== Task inputs ==
━━━━━━━━━━
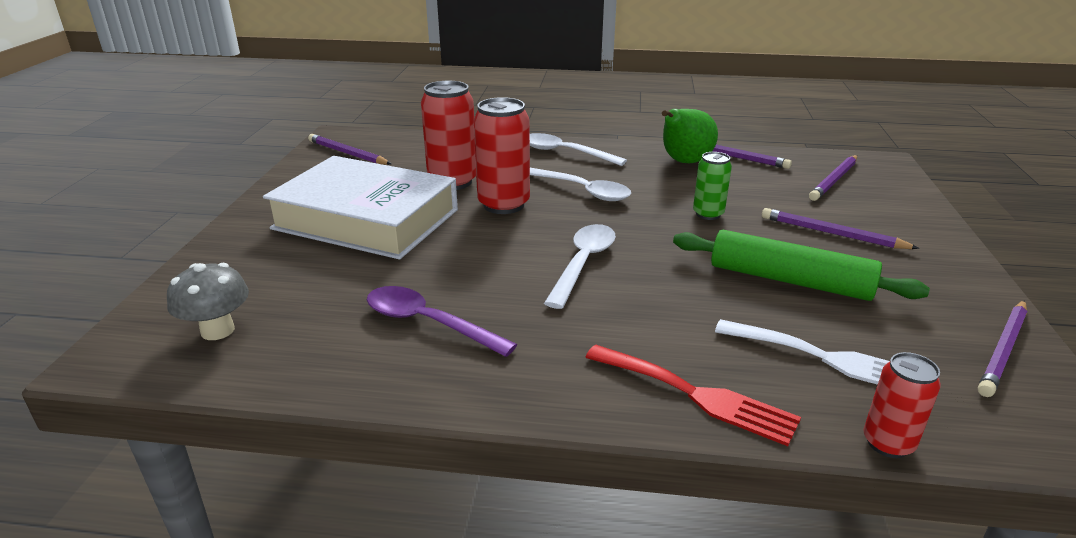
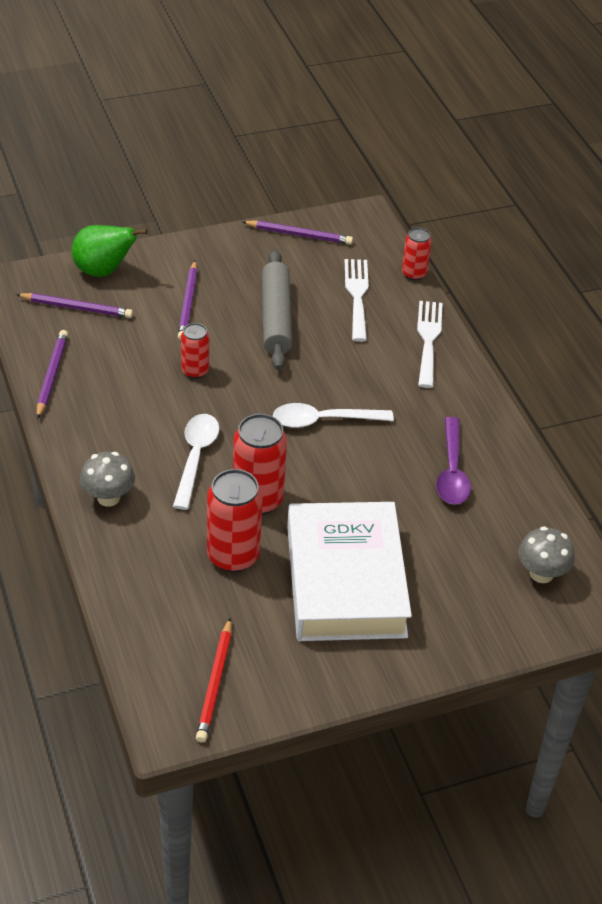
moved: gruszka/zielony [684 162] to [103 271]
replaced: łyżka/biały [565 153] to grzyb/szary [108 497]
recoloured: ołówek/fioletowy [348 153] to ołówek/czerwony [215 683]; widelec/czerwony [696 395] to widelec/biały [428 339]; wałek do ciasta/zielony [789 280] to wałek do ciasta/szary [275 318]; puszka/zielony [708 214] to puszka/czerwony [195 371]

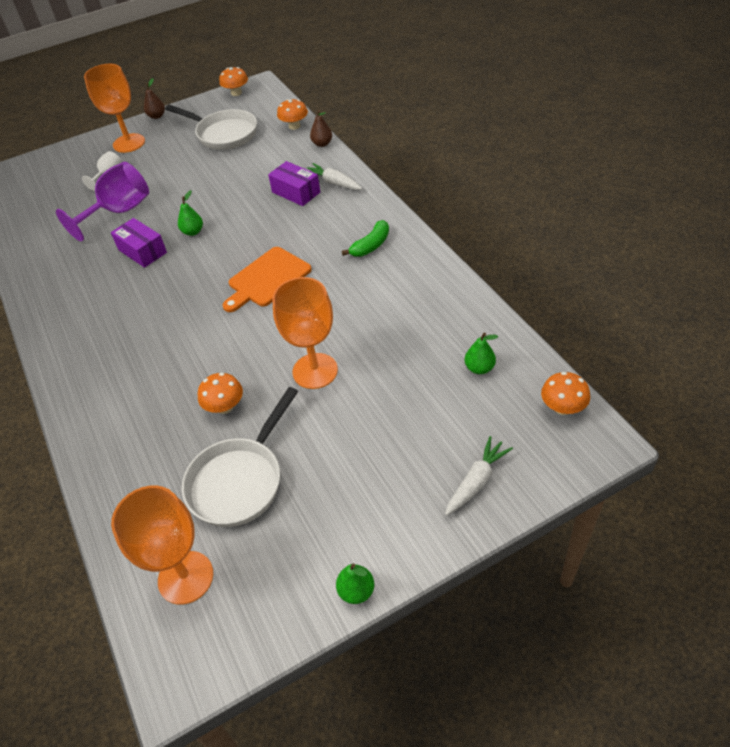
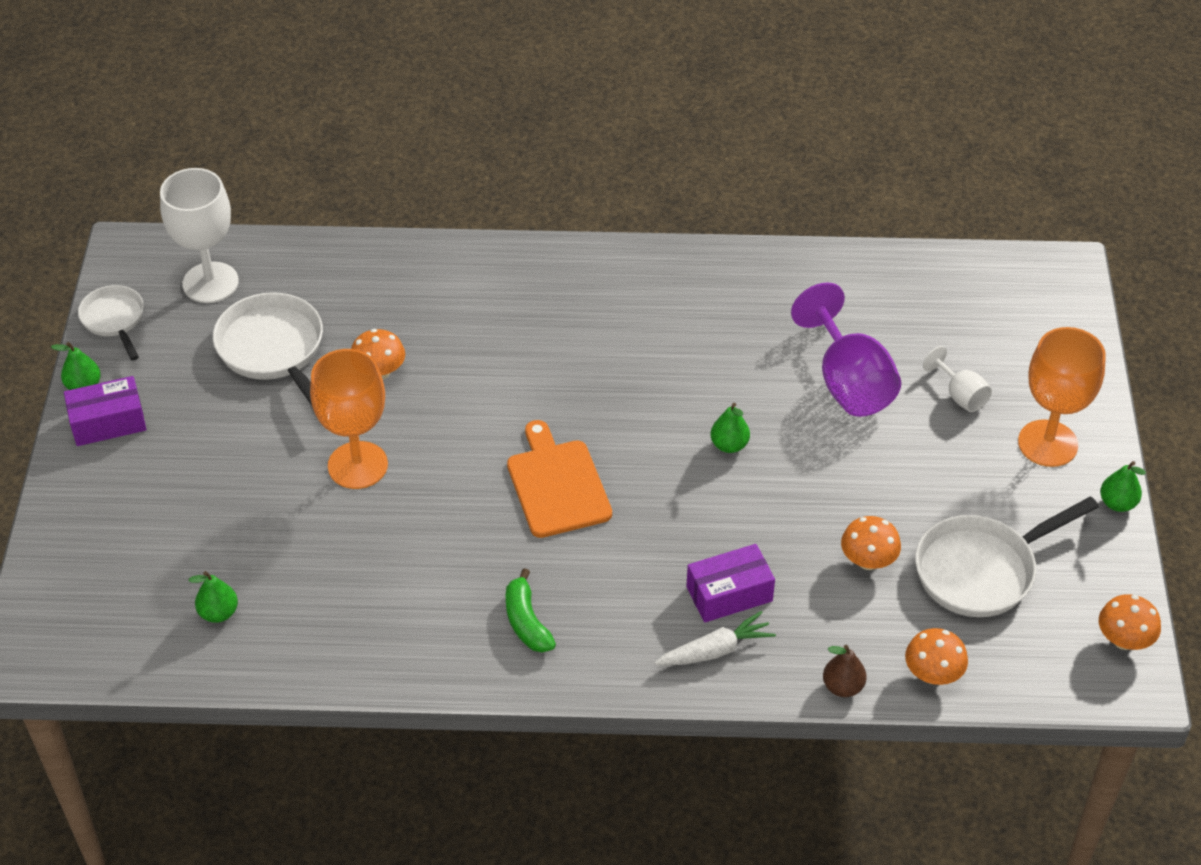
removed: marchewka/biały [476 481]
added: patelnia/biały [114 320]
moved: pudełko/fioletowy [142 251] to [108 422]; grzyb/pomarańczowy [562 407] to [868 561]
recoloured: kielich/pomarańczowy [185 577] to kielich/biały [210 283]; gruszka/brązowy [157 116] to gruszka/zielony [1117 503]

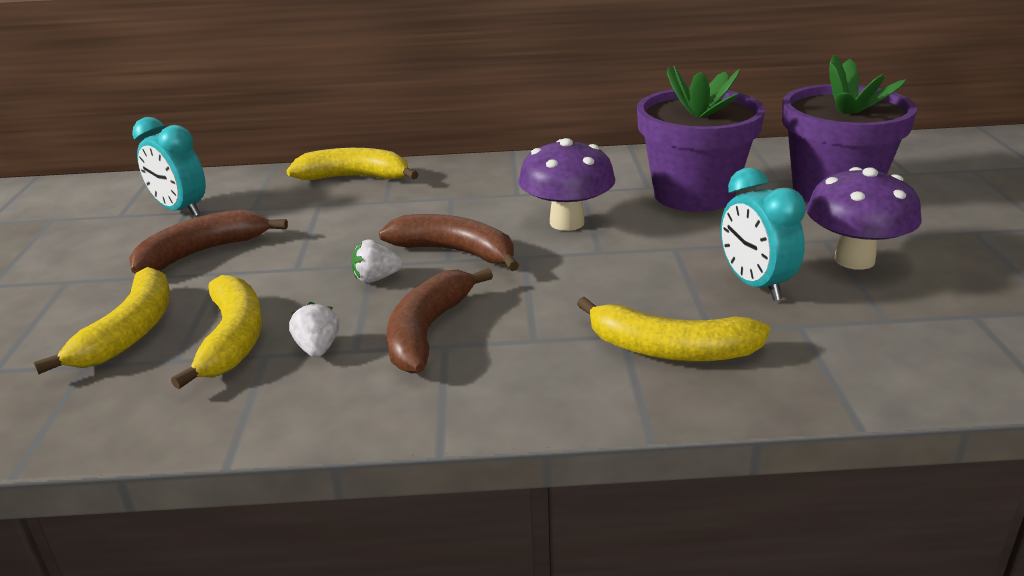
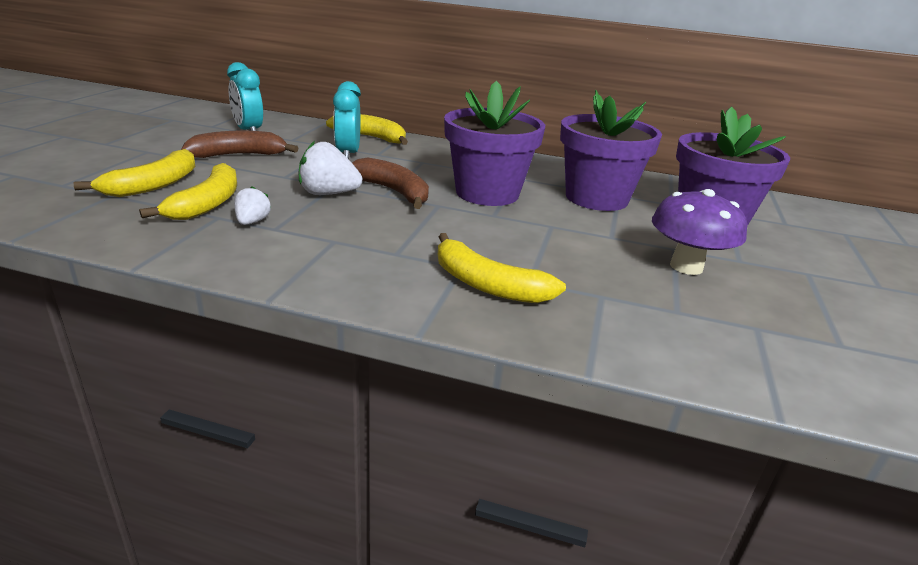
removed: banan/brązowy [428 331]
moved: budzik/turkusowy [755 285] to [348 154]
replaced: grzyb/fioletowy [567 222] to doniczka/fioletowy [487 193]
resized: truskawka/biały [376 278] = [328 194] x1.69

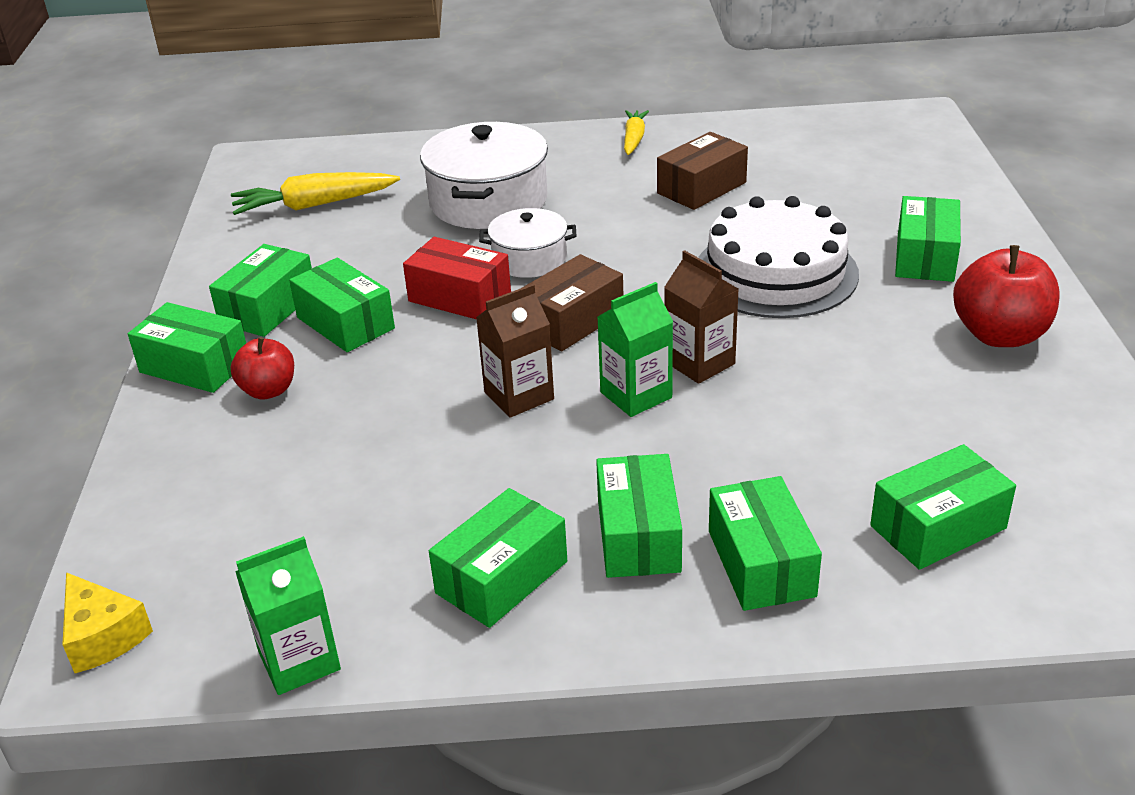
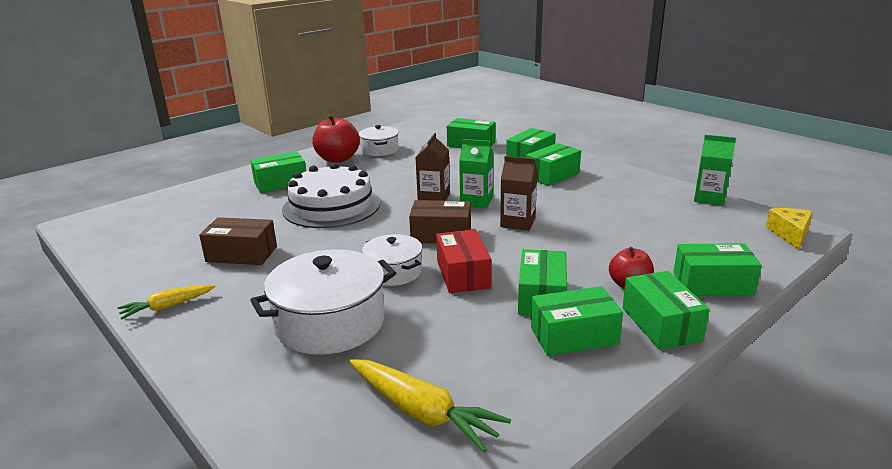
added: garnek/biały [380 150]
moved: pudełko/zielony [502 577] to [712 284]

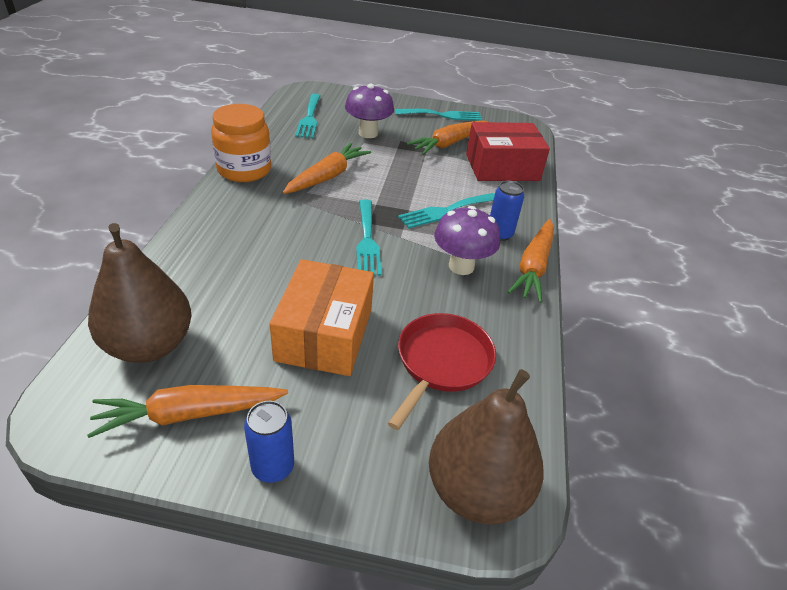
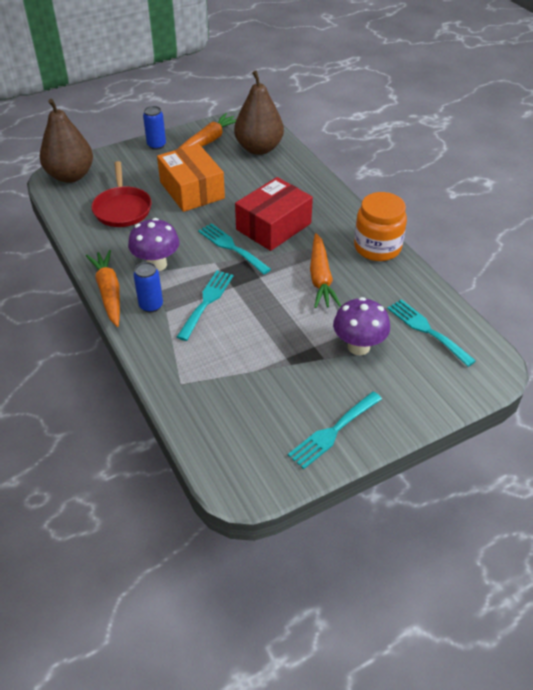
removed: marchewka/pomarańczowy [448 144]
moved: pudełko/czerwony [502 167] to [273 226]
━━━━━━━━━━
Your copy should hold only the lines running from the one that contains "moved: budzik/turkusowy [755" through the final line of the data; transcribe them exactly, both ends included, and leave pictures out.

moved: budzik/turkusowy [755 285] to [348 154]
replaced: grzyb/fioletowy [567 222] to doniczka/fioletowy [487 193]
resized: truskawka/biały [376 278] = [328 194] x1.69

added: garnek/biały [380 150]
moved: pudełko/zielony [502 577] to [712 284]

removed: marchewka/pomarańczowy [448 144]
moved: pudełko/czerwony [502 167] to [273 226]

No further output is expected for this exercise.